→ WHAT YOU SHOULD DO: Pictures aside, output each record exactly.

** Opening EXERCISE MATERIAL block **

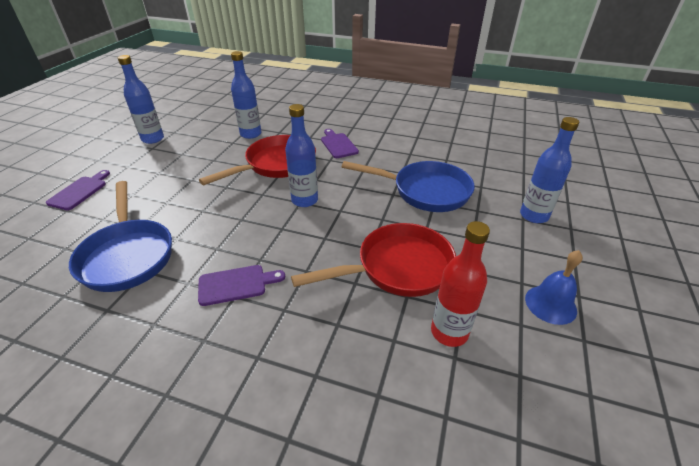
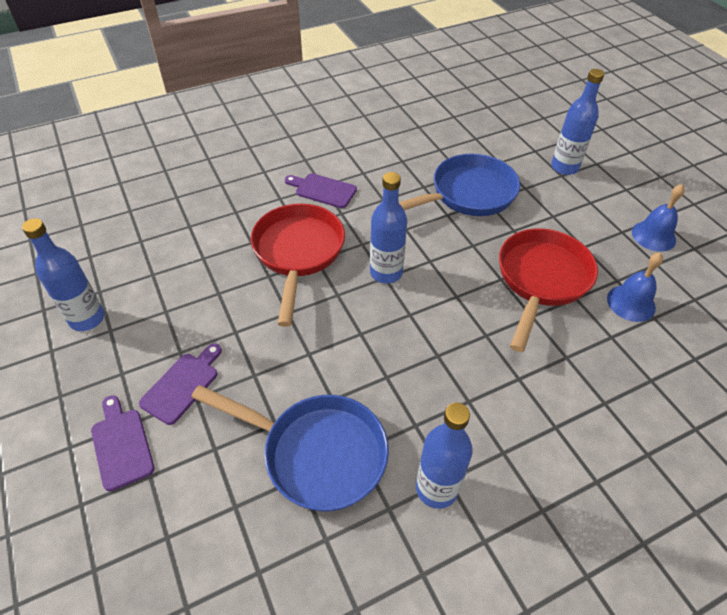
camera: 45 degrees left, 10 degrees up
(236, 284) = (455, 391): purple cutting board -> purple cutting board (182, 385)
(250, 134) = (207, 234): blue bottle -> blue bottle (436, 488)
(449, 332) = (631, 303): red bottle -> blue bell

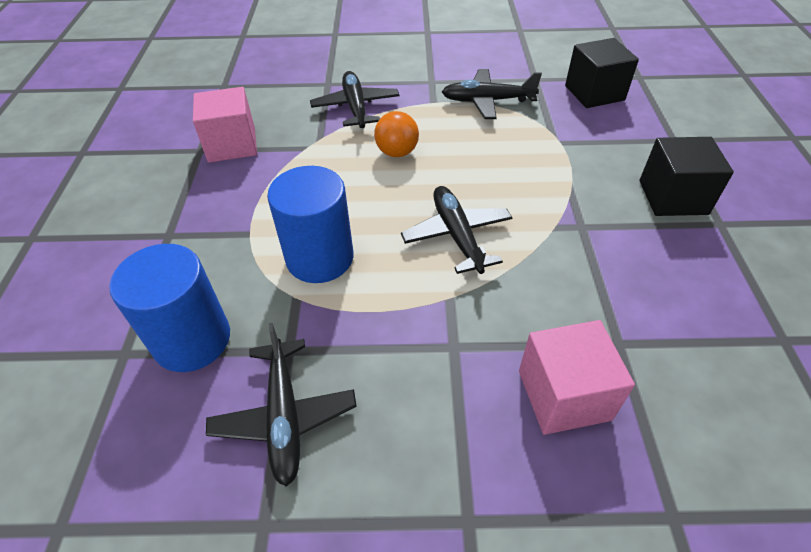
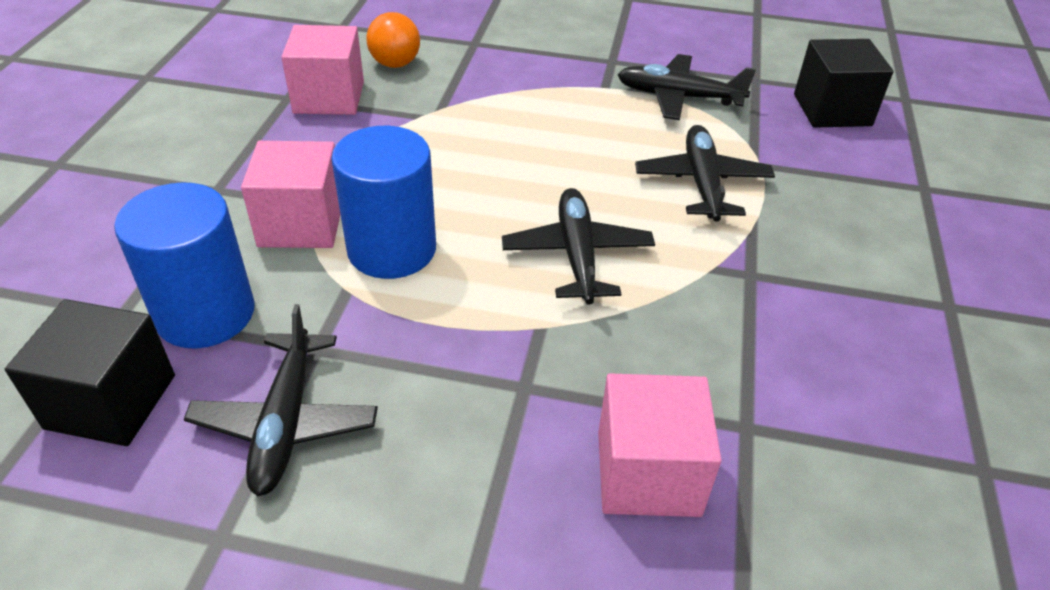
camera: 10 degrees right, 5 degrees down
(244, 250) = (301, 223): none -> pink cube
(355, 107) = (500, 77): black plane -> black plane (702, 183)
(397, 152) = (535, 141): orange ball -> orange ball (395, 64)
(673, 197) = (893, 260): black cube -> black cube (111, 401)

** Closing EXERCISE MATERIAL block **

→ ANSWER TO THIS TASK:
camera: 45 degrees left, 10 degrees up
(236, 284) = (455, 391): purple cutting board -> purple cutting board (182, 385)
(250, 134) = (207, 234): blue bottle -> blue bottle (436, 488)
(449, 332) = (631, 303): red bottle -> blue bell

camera: 10 degrees right, 5 degrees down
(244, 250) = (301, 223): none -> pink cube
(355, 107) = (500, 77): black plane -> black plane (702, 183)
(397, 152) = (535, 141): orange ball -> orange ball (395, 64)
(673, 197) = (893, 260): black cube -> black cube (111, 401)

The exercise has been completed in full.